▸ **Prompt**
Below are records; reproduce exactly the lines from the one that has "purple brick F2:H2" through the one that has "white brick L3:M3", ends included, and nothing more.

▸ **Object state comparisons**

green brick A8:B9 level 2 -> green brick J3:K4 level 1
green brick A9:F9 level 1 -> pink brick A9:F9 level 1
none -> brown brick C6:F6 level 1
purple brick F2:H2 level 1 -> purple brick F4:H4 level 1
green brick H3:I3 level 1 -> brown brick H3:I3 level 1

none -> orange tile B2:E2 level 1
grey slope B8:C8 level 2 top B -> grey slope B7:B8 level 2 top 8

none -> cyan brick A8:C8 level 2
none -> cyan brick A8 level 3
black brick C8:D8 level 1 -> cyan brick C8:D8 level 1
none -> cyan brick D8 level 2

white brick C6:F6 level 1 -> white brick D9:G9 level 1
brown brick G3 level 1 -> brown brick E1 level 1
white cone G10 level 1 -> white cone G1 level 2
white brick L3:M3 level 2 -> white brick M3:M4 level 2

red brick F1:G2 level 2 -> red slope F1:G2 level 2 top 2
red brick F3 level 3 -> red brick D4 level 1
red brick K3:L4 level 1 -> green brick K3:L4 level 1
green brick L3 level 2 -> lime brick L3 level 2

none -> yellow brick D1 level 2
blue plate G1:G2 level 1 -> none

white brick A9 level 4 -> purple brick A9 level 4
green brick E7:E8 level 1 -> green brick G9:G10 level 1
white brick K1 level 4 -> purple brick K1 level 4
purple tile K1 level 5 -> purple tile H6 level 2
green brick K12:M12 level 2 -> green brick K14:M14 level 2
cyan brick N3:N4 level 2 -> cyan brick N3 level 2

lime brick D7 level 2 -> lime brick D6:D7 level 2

▸ **Output of the task**
purple brick F2:H2 level 1 -> purple brick F4:H4 level 1
green brick H3:I3 level 1 -> brown brick H3:I3 level 1

none -> orange tile B2:E2 level 1
grey slope B8:C8 level 2 top B -> grey slope B7:B8 level 2 top 8

none -> cyan brick A8:C8 level 2
none -> cyan brick A8 level 3
black brick C8:D8 level 1 -> cyan brick C8:D8 level 1
none -> cyan brick D8 level 2

white brick C6:F6 level 1 -> white brick D9:G9 level 1
brown brick G3 level 1 -> brown brick E1 level 1
white cone G10 level 1 -> white cone G1 level 2
white brick L3:M3 level 2 -> white brick M3:M4 level 2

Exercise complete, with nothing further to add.